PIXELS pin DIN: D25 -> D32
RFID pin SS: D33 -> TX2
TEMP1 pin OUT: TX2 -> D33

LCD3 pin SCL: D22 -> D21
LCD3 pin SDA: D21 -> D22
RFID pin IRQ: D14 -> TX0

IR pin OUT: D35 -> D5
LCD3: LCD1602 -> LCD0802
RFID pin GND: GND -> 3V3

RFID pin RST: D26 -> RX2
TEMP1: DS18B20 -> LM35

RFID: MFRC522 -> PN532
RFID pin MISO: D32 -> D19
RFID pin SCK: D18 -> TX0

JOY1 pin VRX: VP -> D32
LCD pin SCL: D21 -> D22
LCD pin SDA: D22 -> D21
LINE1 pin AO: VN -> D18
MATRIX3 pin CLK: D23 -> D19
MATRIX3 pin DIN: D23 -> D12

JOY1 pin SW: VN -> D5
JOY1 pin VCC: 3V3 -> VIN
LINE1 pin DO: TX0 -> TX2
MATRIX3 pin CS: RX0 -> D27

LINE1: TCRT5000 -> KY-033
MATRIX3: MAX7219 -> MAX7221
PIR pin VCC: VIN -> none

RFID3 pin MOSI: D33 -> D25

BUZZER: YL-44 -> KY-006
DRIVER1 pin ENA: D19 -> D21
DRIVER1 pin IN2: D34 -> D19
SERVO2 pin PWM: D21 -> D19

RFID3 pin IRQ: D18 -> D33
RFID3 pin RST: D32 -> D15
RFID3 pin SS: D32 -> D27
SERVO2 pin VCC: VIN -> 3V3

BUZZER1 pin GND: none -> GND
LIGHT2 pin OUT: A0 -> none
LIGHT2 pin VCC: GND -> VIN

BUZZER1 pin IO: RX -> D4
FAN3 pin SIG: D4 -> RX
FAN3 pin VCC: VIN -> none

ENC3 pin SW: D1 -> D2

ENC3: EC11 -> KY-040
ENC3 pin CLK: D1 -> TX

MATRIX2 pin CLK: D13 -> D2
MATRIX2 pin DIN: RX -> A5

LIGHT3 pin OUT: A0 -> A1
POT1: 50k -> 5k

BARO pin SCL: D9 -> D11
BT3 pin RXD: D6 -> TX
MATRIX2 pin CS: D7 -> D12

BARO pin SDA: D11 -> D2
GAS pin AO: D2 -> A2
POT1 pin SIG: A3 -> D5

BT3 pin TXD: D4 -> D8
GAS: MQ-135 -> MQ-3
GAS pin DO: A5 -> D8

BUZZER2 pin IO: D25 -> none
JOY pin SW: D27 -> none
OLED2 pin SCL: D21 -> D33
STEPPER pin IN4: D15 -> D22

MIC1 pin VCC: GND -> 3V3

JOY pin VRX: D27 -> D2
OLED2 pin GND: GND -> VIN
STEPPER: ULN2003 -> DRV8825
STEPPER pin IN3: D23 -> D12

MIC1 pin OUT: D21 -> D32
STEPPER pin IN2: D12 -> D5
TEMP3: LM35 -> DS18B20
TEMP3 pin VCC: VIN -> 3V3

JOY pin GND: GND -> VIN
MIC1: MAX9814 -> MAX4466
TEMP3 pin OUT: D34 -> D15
************
● What is required
Beginning with the first line above, transcribe all of the data exactly.

● Written solution
PIXELS pin DIN: D25 -> D32
RFID pin SS: D33 -> TX2
TEMP1 pin OUT: TX2 -> D33

LCD3 pin SCL: D22 -> D21
LCD3 pin SDA: D21 -> D22
RFID pin IRQ: D14 -> TX0

IR pin OUT: D35 -> D5
LCD3: LCD1602 -> LCD0802
RFID pin GND: GND -> 3V3

RFID pin RST: D26 -> RX2
TEMP1: DS18B20 -> LM35

RFID: MFRC522 -> PN532
RFID pin MISO: D32 -> D19
RFID pin SCK: D18 -> TX0

JOY1 pin VRX: VP -> D32
LCD pin SCL: D21 -> D22
LCD pin SDA: D22 -> D21
LINE1 pin AO: VN -> D18
MATRIX3 pin CLK: D23 -> D19
MATRIX3 pin DIN: D23 -> D12

JOY1 pin SW: VN -> D5
JOY1 pin VCC: 3V3 -> VIN
LINE1 pin DO: TX0 -> TX2
MATRIX3 pin CS: RX0 -> D27

LINE1: TCRT5000 -> KY-033
MATRIX3: MAX7219 -> MAX7221
PIR pin VCC: VIN -> none

RFID3 pin MOSI: D33 -> D25

BUZZER: YL-44 -> KY-006
DRIVER1 pin ENA: D19 -> D21
DRIVER1 pin IN2: D34 -> D19
SERVO2 pin PWM: D21 -> D19

RFID3 pin IRQ: D18 -> D33
RFID3 pin RST: D32 -> D15
RFID3 pin SS: D32 -> D27
SERVO2 pin VCC: VIN -> 3V3

BUZZER1 pin GND: none -> GND
LIGHT2 pin OUT: A0 -> none
LIGHT2 pin VCC: GND -> VIN

BUZZER1 pin IO: RX -> D4
FAN3 pin SIG: D4 -> RX
FAN3 pin VCC: VIN -> none

ENC3 pin SW: D1 -> D2

ENC3: EC11 -> KY-040
ENC3 pin CLK: D1 -> TX

MATRIX2 pin CLK: D13 -> D2
MATRIX2 pin DIN: RX -> A5

LIGHT3 pin OUT: A0 -> A1
POT1: 50k -> 5k

BARO pin SCL: D9 -> D11
BT3 pin RXD: D6 -> TX
MATRIX2 pin CS: D7 -> D12

BARO pin SDA: D11 -> D2
GAS pin AO: D2 -> A2
POT1 pin SIG: A3 -> D5

BT3 pin TXD: D4 -> D8
GAS: MQ-135 -> MQ-3
GAS pin DO: A5 -> D8

BUZZER2 pin IO: D25 -> none
JOY pin SW: D27 -> none
OLED2 pin SCL: D21 -> D33
STEPPER pin IN4: D15 -> D22

MIC1 pin VCC: GND -> 3V3

JOY pin VRX: D27 -> D2
OLED2 pin GND: GND -> VIN
STEPPER: ULN2003 -> DRV8825
STEPPER pin IN3: D23 -> D12

MIC1 pin OUT: D21 -> D32
STEPPER pin IN2: D12 -> D5
TEMP3: LM35 -> DS18B20
TEMP3 pin VCC: VIN -> 3V3

JOY pin GND: GND -> VIN
MIC1: MAX9814 -> MAX4466
TEMP3 pin OUT: D34 -> D15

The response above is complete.